Start of Supplied entries

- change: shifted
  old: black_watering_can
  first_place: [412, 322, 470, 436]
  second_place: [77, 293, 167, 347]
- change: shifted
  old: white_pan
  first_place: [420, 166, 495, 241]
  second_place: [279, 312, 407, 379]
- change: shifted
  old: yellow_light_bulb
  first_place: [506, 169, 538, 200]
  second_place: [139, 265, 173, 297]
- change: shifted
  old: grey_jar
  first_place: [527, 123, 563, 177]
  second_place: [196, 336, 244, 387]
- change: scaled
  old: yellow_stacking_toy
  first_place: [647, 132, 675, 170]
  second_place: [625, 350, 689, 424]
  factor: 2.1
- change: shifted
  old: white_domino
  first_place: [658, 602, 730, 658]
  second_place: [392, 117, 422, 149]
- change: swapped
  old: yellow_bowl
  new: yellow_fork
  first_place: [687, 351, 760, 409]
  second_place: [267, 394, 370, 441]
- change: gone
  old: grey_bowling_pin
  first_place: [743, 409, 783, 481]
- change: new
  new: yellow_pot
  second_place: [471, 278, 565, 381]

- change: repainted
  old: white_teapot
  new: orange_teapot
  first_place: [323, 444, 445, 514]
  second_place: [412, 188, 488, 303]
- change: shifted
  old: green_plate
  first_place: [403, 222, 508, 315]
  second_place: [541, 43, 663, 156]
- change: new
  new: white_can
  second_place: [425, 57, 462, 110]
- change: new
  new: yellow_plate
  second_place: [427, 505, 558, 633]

End of Supplied entries
Start of Supplied entries

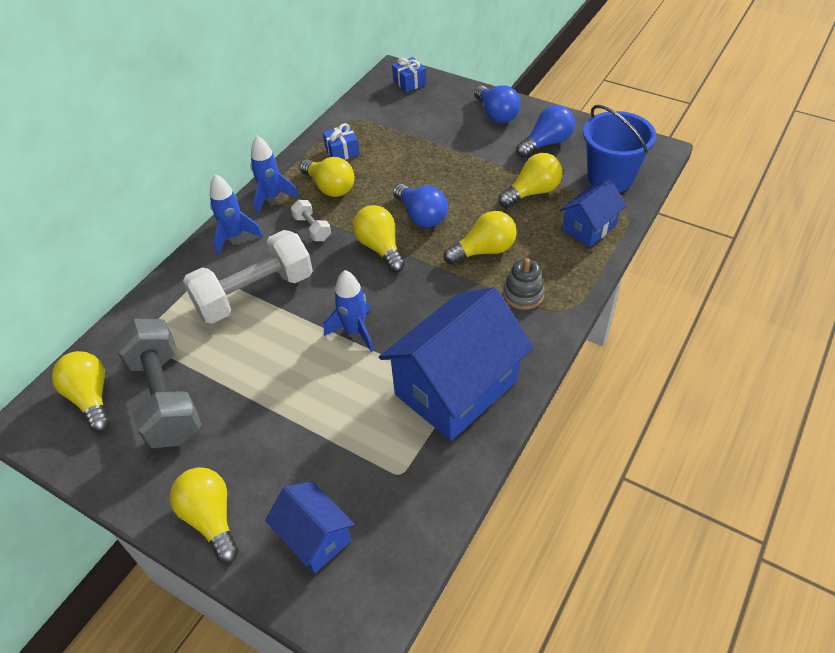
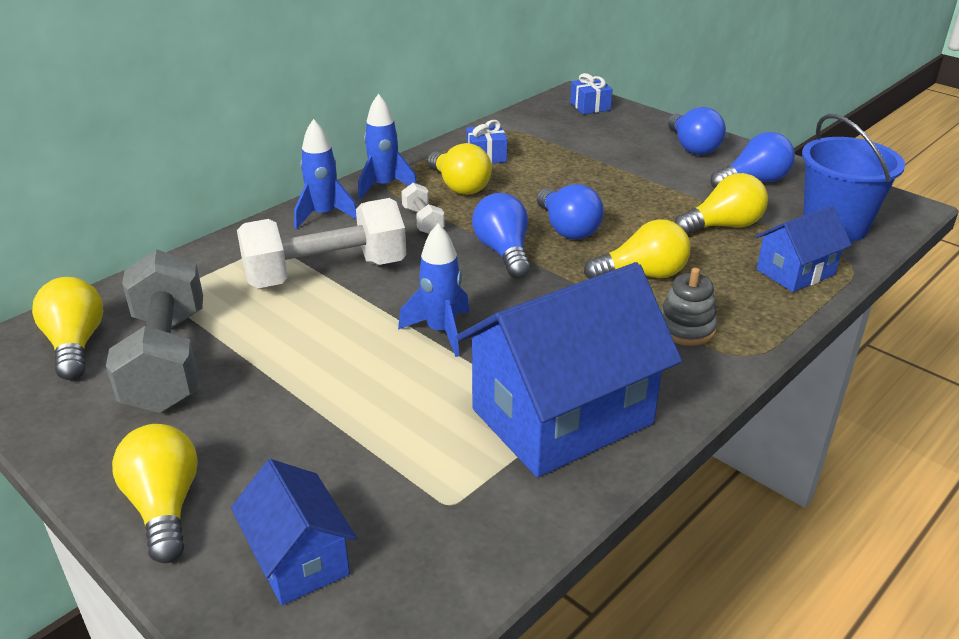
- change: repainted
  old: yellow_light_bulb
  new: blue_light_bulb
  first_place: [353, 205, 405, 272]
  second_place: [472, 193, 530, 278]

End of Supplied entries
Start of Supplied entries

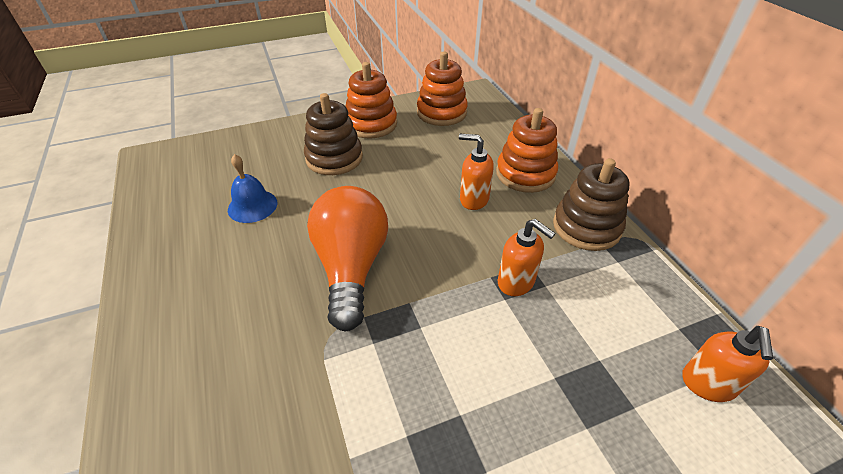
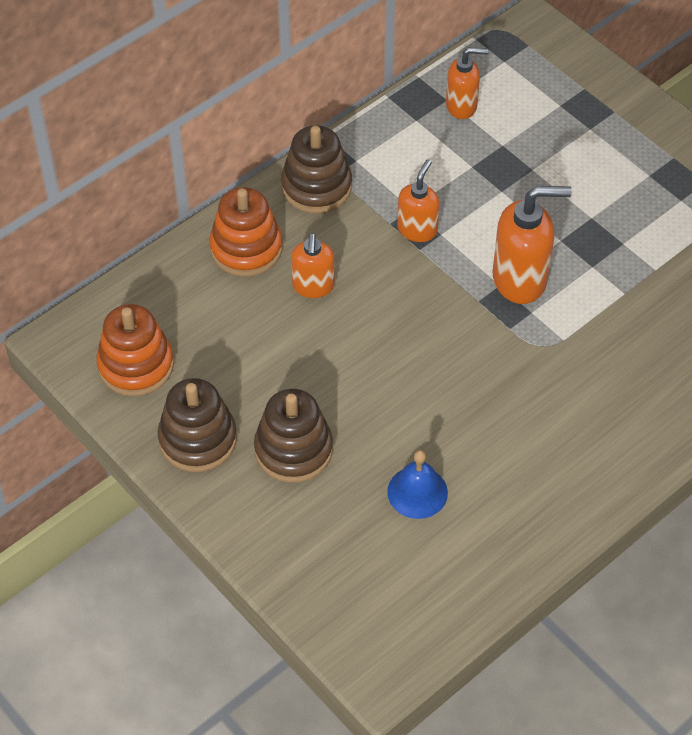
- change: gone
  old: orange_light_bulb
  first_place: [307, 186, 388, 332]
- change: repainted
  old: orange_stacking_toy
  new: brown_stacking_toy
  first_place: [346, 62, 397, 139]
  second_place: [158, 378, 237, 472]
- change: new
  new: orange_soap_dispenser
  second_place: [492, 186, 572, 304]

End of Supplied entries

(Exercise): Retype exactly, and only, the lines above from the one where "first_place: [506, 169, 538, 200]" occurs up to and including the one where "new: yellow_pot" occurs.

(Written response):
  first_place: [506, 169, 538, 200]
  second_place: [139, 265, 173, 297]
- change: shifted
  old: grey_jar
  first_place: [527, 123, 563, 177]
  second_place: [196, 336, 244, 387]
- change: scaled
  old: yellow_stacking_toy
  first_place: [647, 132, 675, 170]
  second_place: [625, 350, 689, 424]
  factor: 2.1
- change: shifted
  old: white_domino
  first_place: [658, 602, 730, 658]
  second_place: [392, 117, 422, 149]
- change: swapped
  old: yellow_bowl
  new: yellow_fork
  first_place: [687, 351, 760, 409]
  second_place: [267, 394, 370, 441]
- change: gone
  old: grey_bowling_pin
  first_place: [743, 409, 783, 481]
- change: new
  new: yellow_pot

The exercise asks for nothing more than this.